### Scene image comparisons
※ ※ ※

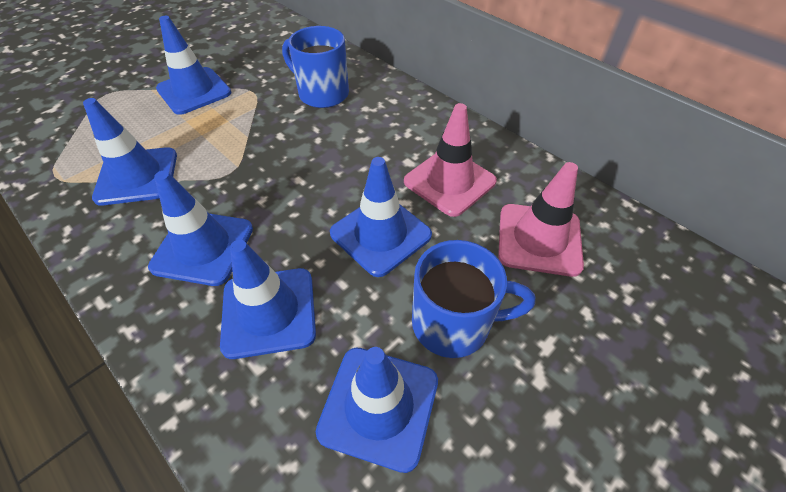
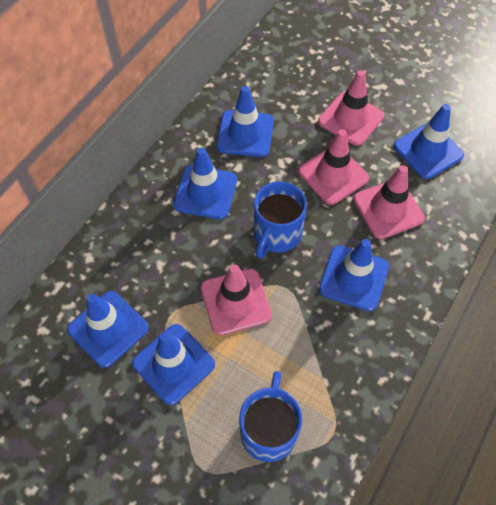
pink traffic cone: 2 -> 4

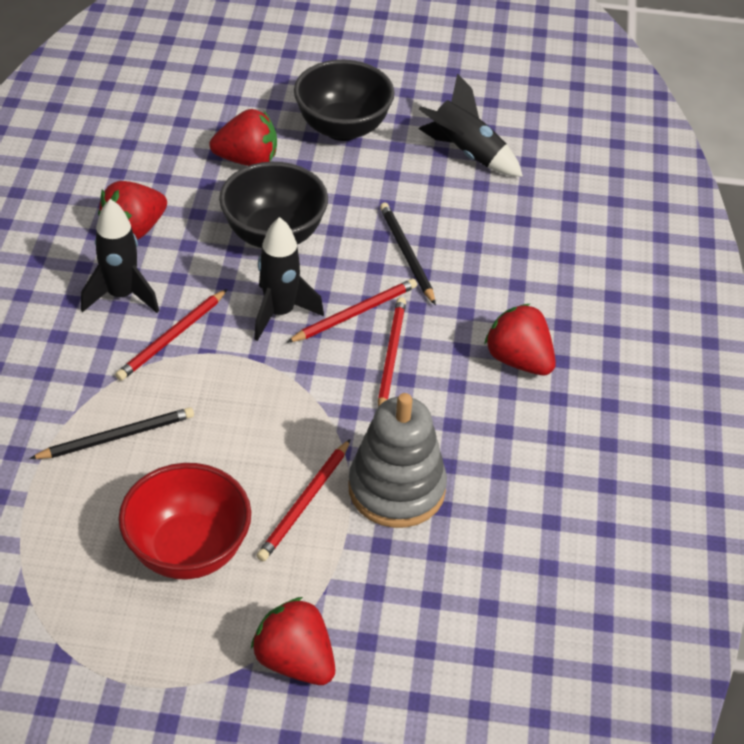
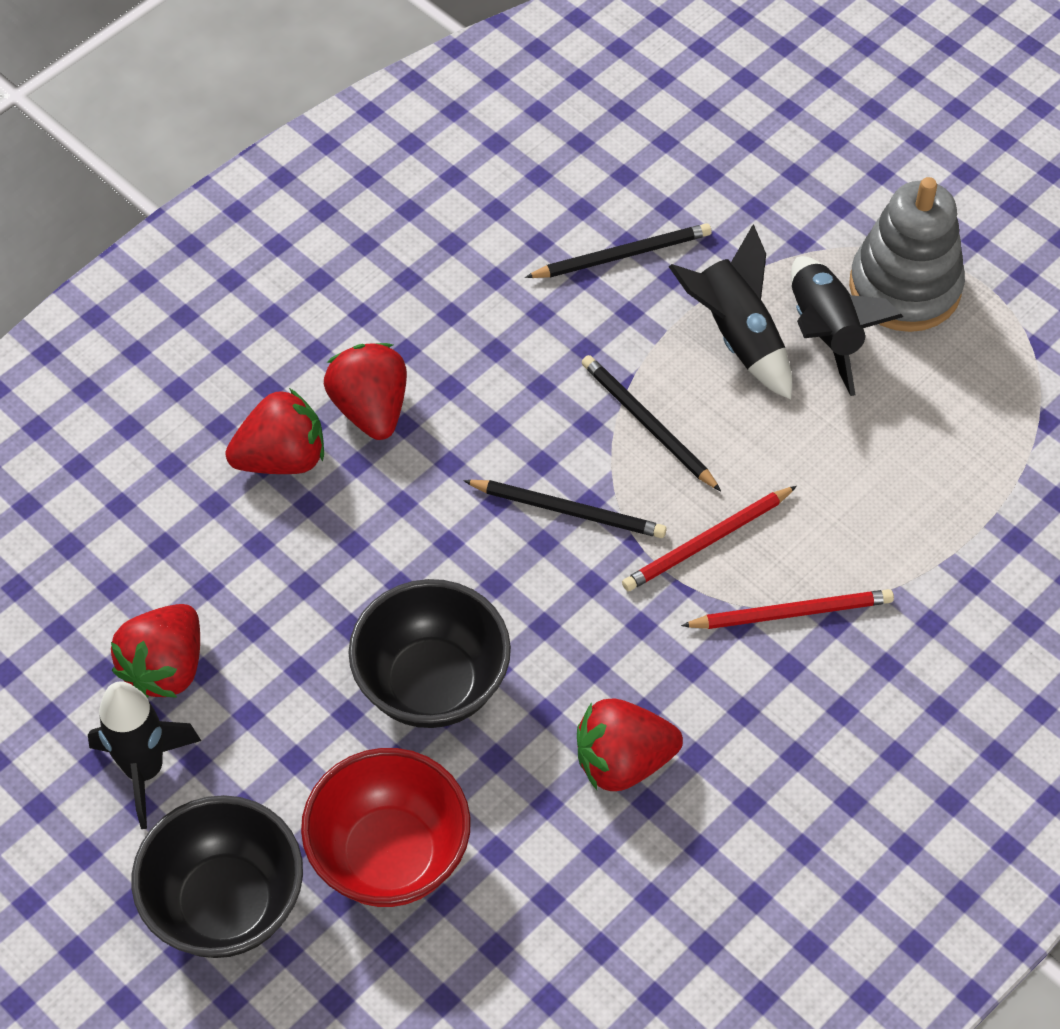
black pencil: 2 -> 3
red pencil: 4 -> 2

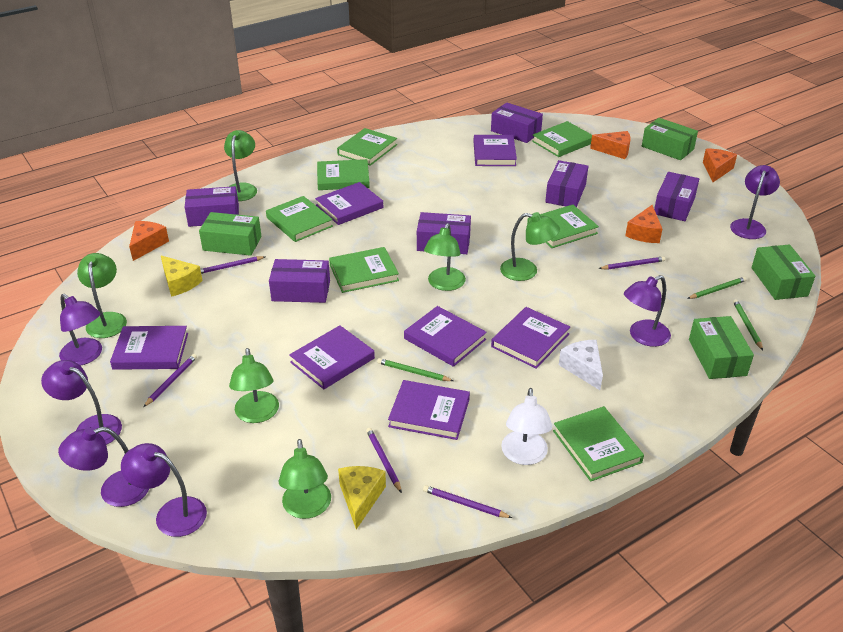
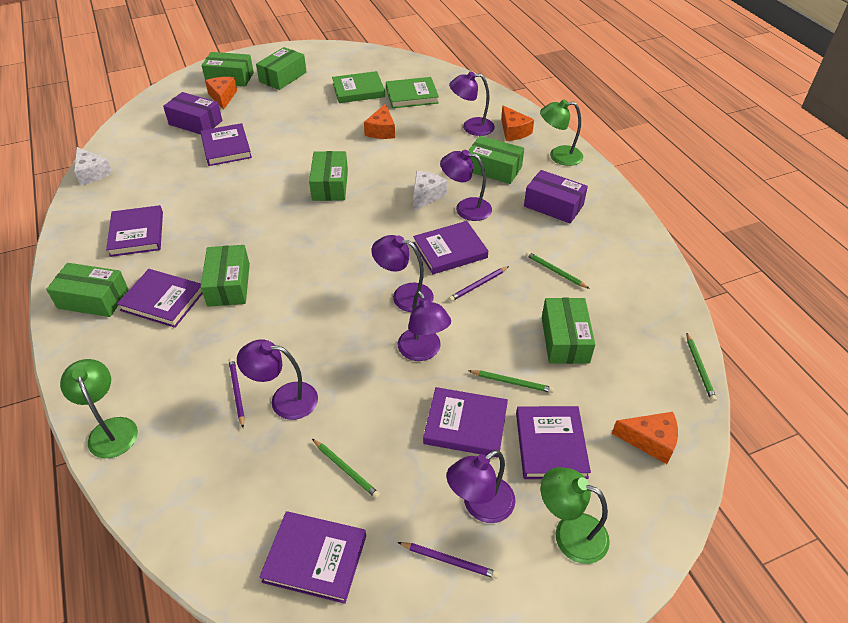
green book: 7 -> 2
green box: 4 -> 7
green lamp: 6 -> 3
green pencil: 3 -> 4
purple box: 6 -> 2
purple pencil: 5 -> 3
white cheese: 1 -> 2
white lamp: 1 -> 0
yellow cheese: 2 -> 0

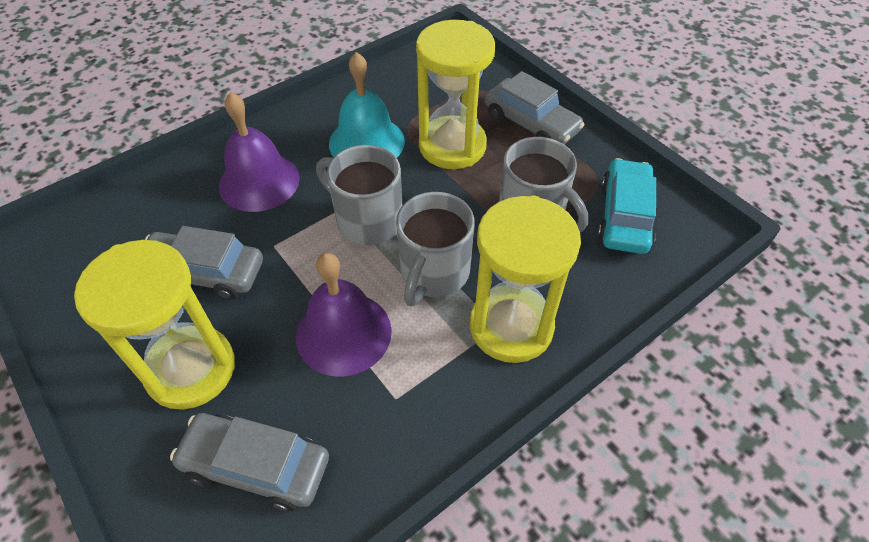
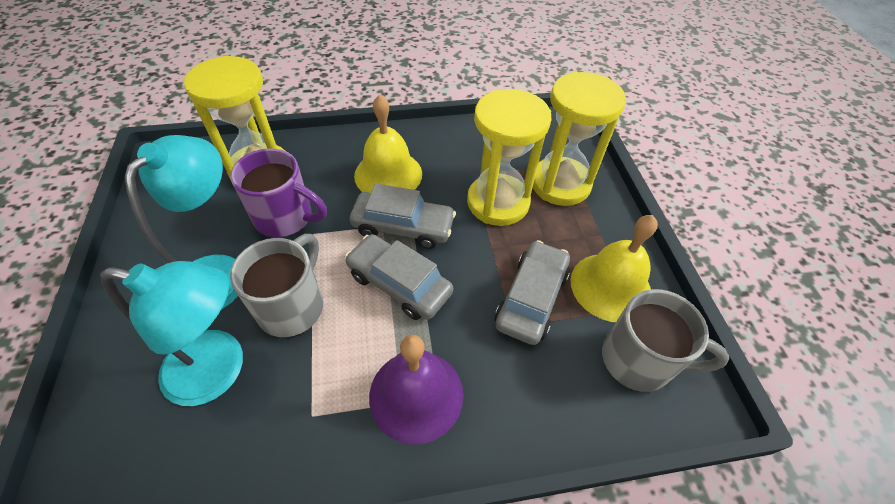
grey mug: 3 -> 2
purple bell: 2 -> 1
purple mug: 0 -> 1
turquoise bell: 1 -> 0
turquoise car: 1 -> 0
turquoise lamp: 0 -> 2
yellow bell: 0 -> 2

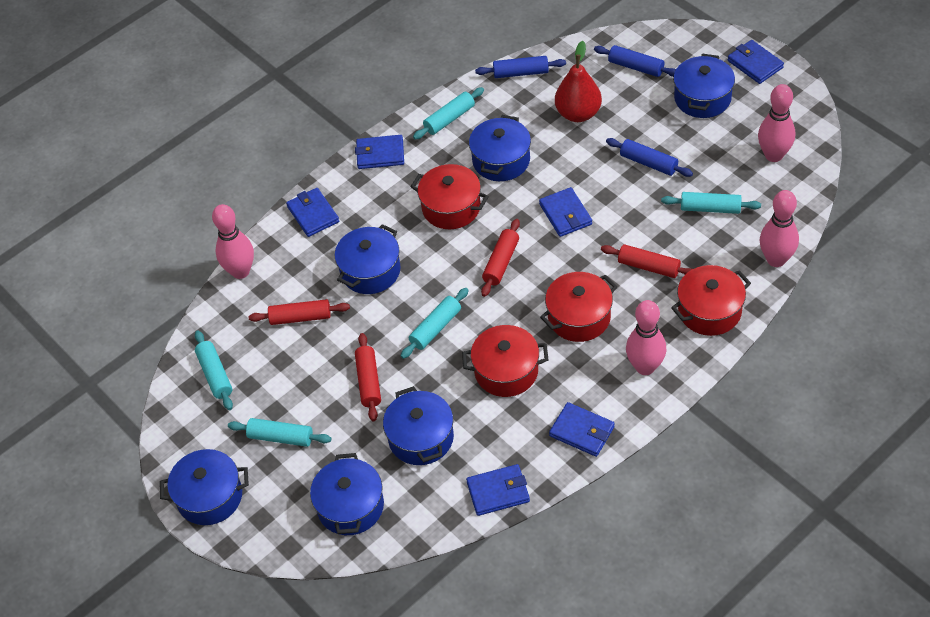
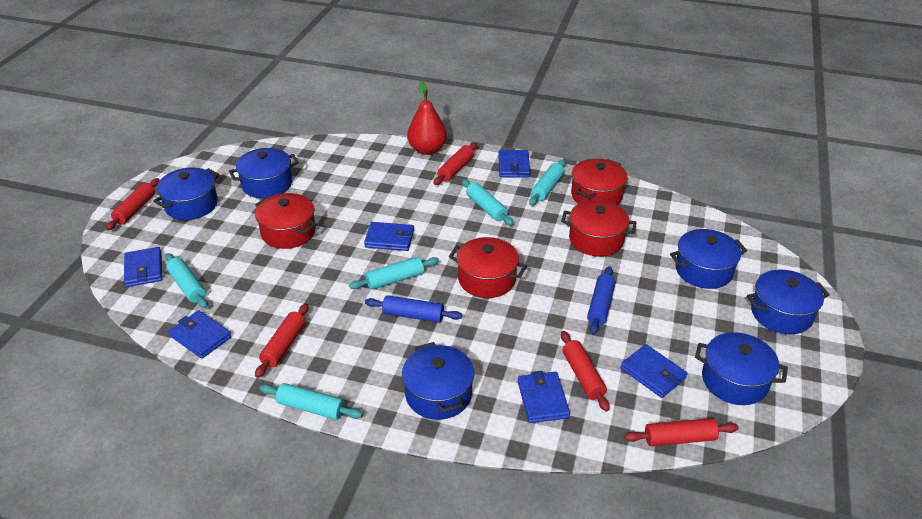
blue rolling pin: 3 -> 2
pink bowling pin: 4 -> 0
red rolling pin: 4 -> 5

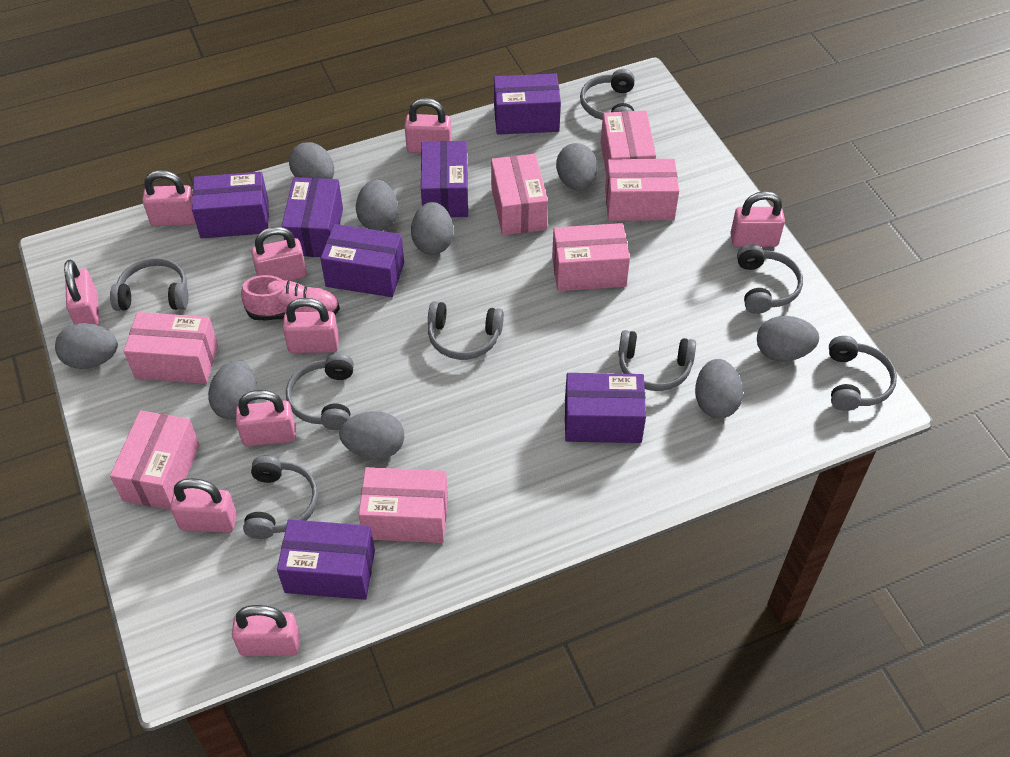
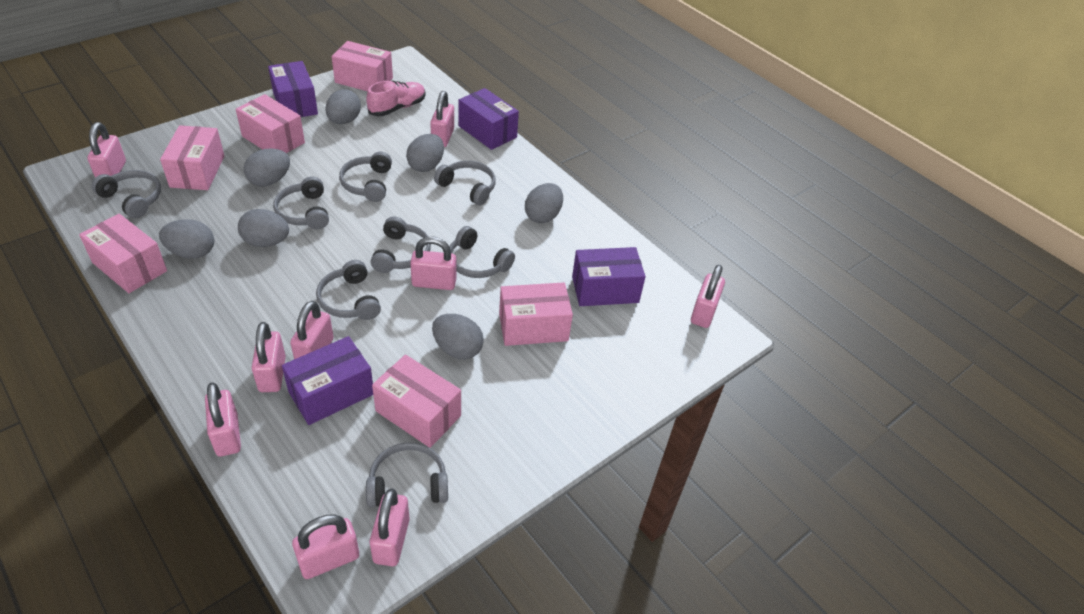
grey egg: 9 -> 7
pink box: 7 -> 6
purple box: 7 -> 4

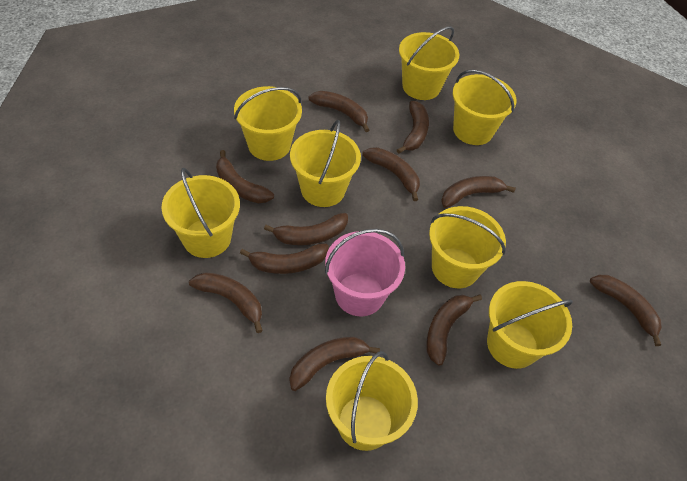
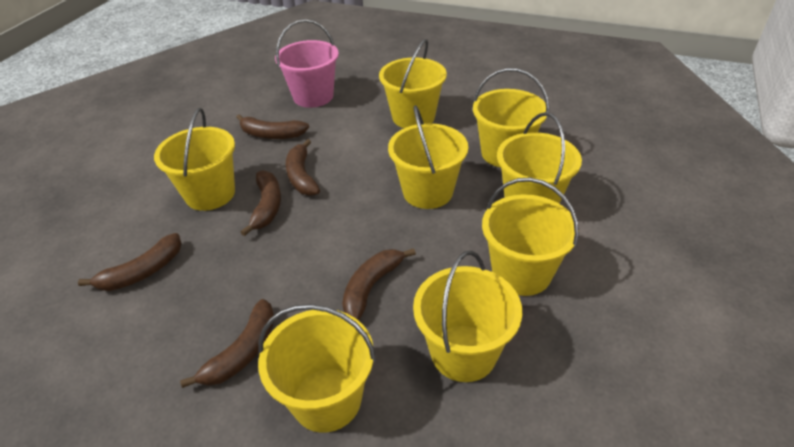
brown banana: 11 -> 6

※ ※ ※

### TASK OBJECTIVE
When you reach the line with "purple mug: 0 -> 1" in the entries above, start copying, and go on word for word to the last line; skip any picture.

### ANSWER AREA
purple mug: 0 -> 1
turquoise bell: 1 -> 0
turquoise car: 1 -> 0
turquoise lamp: 0 -> 2
yellow bell: 0 -> 2

blue rolling pin: 3 -> 2
pink bowling pin: 4 -> 0
red rolling pin: 4 -> 5

grey egg: 9 -> 7
pink box: 7 -> 6
purple box: 7 -> 4

brown banana: 11 -> 6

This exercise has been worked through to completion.